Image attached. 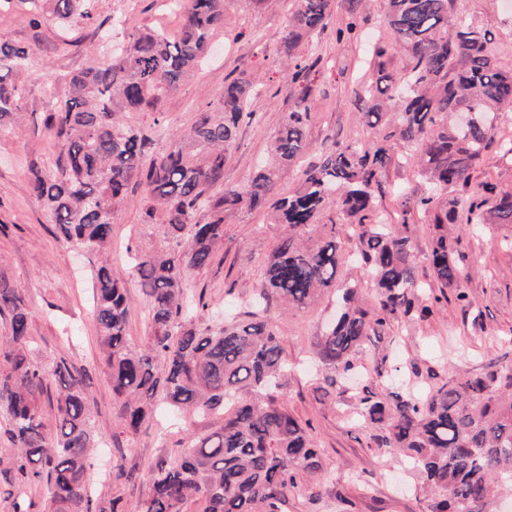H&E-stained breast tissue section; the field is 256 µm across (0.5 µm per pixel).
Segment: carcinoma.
Segmentation results:
<instances>
[{
	"label": "carcinoma",
	"instance_id": "obj_1",
	"mask_svg": "<svg viewBox=\"0 0 512 512\" xmlns=\"http://www.w3.org/2000/svg\"><path fill=\"white\" fill-rule=\"evenodd\" d=\"M92 0H23L29 26L47 18L74 32L92 19ZM183 12L175 33L143 28L104 59L70 75L68 96L41 115L55 157L31 166L30 191L47 210L59 236L101 258L94 283L95 317L105 373L125 429L137 433L160 406L178 415L219 412L237 400L224 424L179 449L173 466L152 474V493L128 511L120 488L94 502L87 488L98 435L81 369L64 358L43 365L31 357L30 314L20 291L0 277V412L15 448L0 459V479L12 487V512H30L24 486L49 488L52 512H280L283 499L321 477V460L306 427L280 401L290 369L267 307L274 300L304 310L324 293L341 294L343 306L314 343L318 366L349 374L356 355L381 337L392 318L424 321L440 301L416 279L410 237L403 228L417 210L429 216V262L437 281L471 300L460 288L463 257L453 228L458 220L479 230L512 224V188L482 186L468 192L471 173L496 149L512 162V138H494L491 117L512 108V67L487 48L489 30L453 16V0H386L390 39L408 61L409 78L378 77L363 89L369 127L392 131L374 146L348 145L301 168L299 187L277 198L280 173L298 164L309 147L304 130L312 119L310 67L294 50L320 37L336 0H294L283 38L287 82L300 94L283 118L268 156L247 183L224 185V166L236 146L254 88L235 79L207 102L166 150L150 153L151 135L126 122L127 112H153L207 58L214 31L224 27L232 0H176ZM348 0L349 21L336 41L355 34L360 16ZM39 78L32 52L0 35V132L18 124L27 82ZM398 136L417 155L425 191L405 198L403 224H385L377 208L379 176ZM457 193L453 205L440 190ZM139 193L153 242L129 249L130 266L147 300L149 341L128 338L124 281L108 263L112 224L133 193ZM268 208L286 233L271 254L256 312L248 320L213 326L208 303L184 288L188 276L210 266L224 244V213ZM339 215L354 231L355 245L341 246ZM343 265L371 277L374 293L357 285L336 286ZM54 410L45 429L42 405ZM356 425L382 426L377 444L400 457L424 480L427 512H495L502 490L512 489V366L453 379L422 399L407 389L381 398L364 388Z\"/></svg>",
	"mask_w": 512,
	"mask_h": 512
}]
</instances>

_Set task_
Find the word "carcinoma" in the entries, and copy every line it shows up in.

_Output of the task_
Segment: carcinoma.
	"label": "carcinoma",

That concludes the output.